- EXERCISE AIM
Starting at the line containing "(662, 324) = (406, 154): brown" and ending at the line containing "(250, 128) = (516, 237): purple", print every line of the material below exactly, both ends included, and stop there.

- PROVIDED ENTRIES
++++++

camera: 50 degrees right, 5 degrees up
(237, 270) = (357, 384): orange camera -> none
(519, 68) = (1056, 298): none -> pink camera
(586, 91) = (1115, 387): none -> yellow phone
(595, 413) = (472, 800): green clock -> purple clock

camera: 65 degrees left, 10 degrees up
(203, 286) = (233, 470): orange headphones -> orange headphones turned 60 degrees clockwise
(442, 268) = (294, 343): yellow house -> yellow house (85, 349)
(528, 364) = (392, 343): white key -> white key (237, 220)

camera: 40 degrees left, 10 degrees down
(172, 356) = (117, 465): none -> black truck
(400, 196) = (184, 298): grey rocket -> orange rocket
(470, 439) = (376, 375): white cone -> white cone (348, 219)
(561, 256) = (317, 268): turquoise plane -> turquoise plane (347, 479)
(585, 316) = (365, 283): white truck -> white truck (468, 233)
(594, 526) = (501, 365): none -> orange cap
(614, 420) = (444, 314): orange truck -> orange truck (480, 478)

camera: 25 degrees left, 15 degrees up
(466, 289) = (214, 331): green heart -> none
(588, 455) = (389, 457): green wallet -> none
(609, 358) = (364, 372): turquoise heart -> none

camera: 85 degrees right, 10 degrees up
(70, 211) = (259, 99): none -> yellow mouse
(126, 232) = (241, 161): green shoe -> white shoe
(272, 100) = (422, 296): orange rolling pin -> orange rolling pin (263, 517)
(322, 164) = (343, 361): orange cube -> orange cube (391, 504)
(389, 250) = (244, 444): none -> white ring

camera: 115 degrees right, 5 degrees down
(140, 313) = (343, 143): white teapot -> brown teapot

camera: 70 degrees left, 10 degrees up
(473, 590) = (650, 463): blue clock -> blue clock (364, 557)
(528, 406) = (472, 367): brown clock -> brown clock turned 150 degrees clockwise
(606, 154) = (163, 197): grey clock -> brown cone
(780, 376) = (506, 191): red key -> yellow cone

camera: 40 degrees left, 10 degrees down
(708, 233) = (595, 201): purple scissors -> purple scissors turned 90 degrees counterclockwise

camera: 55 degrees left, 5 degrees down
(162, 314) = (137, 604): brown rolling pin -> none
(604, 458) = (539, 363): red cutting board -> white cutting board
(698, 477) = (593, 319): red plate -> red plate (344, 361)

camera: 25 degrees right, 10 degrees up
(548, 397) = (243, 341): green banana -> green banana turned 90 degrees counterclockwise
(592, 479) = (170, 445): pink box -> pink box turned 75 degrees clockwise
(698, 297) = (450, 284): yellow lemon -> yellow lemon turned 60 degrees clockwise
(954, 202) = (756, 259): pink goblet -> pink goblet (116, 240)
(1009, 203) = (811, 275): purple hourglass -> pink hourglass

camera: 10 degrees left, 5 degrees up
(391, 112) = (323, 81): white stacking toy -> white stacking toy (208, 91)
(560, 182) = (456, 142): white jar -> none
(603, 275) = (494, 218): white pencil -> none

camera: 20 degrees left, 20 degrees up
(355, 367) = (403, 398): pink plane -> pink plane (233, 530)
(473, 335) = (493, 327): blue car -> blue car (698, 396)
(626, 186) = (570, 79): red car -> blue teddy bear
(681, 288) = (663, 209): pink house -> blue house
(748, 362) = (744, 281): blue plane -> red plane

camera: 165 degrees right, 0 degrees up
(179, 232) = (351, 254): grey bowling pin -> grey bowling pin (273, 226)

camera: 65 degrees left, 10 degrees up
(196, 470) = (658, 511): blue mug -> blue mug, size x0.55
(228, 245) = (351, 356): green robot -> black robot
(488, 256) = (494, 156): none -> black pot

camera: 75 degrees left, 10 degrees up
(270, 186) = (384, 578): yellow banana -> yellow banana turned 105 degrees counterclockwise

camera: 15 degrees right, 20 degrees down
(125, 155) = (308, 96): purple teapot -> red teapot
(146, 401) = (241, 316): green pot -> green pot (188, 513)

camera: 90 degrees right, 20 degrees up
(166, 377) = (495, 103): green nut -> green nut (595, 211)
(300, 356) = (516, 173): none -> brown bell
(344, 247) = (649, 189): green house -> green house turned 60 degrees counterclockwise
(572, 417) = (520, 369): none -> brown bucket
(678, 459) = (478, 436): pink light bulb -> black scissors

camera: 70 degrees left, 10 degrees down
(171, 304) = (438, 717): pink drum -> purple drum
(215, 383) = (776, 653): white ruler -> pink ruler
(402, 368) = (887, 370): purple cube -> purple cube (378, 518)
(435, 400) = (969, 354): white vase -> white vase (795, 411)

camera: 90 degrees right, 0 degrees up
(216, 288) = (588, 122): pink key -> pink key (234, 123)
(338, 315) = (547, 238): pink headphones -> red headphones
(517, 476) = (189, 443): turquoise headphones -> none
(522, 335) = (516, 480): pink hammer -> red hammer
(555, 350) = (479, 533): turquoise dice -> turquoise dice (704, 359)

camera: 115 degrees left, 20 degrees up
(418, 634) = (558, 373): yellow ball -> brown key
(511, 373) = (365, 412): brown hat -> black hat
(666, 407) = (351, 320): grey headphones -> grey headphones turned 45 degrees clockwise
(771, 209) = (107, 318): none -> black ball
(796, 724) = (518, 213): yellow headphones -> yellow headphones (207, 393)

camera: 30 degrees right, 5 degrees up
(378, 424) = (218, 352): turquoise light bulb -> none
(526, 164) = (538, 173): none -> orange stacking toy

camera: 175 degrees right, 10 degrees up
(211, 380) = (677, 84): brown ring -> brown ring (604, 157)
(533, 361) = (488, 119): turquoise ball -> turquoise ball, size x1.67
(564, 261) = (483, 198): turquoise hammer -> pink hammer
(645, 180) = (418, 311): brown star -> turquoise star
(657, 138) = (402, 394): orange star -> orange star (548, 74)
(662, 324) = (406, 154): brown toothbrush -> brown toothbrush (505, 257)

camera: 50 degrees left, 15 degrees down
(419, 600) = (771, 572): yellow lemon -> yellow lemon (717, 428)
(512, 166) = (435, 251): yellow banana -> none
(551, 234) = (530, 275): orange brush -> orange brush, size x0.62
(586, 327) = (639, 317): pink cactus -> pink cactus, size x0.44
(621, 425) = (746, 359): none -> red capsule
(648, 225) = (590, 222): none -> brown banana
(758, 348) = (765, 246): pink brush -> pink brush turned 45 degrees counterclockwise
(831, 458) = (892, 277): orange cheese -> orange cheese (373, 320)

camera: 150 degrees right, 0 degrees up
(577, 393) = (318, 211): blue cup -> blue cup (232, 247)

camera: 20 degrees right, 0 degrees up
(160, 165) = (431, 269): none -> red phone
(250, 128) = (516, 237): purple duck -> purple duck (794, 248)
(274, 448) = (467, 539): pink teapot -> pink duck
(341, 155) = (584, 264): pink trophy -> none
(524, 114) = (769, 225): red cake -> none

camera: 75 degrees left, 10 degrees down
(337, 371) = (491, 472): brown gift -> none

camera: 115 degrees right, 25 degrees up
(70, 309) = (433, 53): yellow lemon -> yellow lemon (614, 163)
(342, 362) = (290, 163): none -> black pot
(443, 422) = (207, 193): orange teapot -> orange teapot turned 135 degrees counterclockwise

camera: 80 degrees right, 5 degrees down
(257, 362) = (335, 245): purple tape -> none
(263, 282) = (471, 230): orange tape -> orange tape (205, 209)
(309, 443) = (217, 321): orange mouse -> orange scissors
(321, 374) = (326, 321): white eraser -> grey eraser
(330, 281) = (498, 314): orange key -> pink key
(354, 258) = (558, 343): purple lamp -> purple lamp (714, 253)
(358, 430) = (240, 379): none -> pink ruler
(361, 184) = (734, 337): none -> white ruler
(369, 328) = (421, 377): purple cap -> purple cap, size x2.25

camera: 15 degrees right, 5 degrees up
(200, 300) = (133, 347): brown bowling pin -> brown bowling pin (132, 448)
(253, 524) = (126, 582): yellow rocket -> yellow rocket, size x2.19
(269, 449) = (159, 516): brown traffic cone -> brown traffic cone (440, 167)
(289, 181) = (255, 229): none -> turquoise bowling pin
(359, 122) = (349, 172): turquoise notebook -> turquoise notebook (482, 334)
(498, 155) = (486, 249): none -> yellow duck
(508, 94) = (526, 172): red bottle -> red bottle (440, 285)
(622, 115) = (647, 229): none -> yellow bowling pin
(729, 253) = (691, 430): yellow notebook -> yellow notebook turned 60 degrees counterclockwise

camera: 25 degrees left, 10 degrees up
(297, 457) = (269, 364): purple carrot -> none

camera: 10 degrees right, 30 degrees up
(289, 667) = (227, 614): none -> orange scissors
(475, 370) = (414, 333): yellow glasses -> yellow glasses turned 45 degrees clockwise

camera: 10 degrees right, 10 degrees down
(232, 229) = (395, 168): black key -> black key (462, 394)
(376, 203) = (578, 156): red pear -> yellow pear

++++++

- WRITTEN ANSWER
(662, 324) = (406, 154): brown toothbrush -> brown toothbrush (505, 257)

camera: 50 degrees left, 15 degrees down
(419, 600) = (771, 572): yellow lemon -> yellow lemon (717, 428)
(512, 166) = (435, 251): yellow banana -> none
(551, 234) = (530, 275): orange brush -> orange brush, size x0.62
(586, 327) = (639, 317): pink cactus -> pink cactus, size x0.44
(621, 425) = (746, 359): none -> red capsule
(648, 225) = (590, 222): none -> brown banana
(758, 348) = (765, 246): pink brush -> pink brush turned 45 degrees counterclockwise
(831, 458) = (892, 277): orange cheese -> orange cheese (373, 320)

camera: 150 degrees right, 0 degrees up
(577, 393) = (318, 211): blue cup -> blue cup (232, 247)

camera: 20 degrees right, 0 degrees up
(160, 165) = (431, 269): none -> red phone
(250, 128) = (516, 237): purple duck -> purple duck (794, 248)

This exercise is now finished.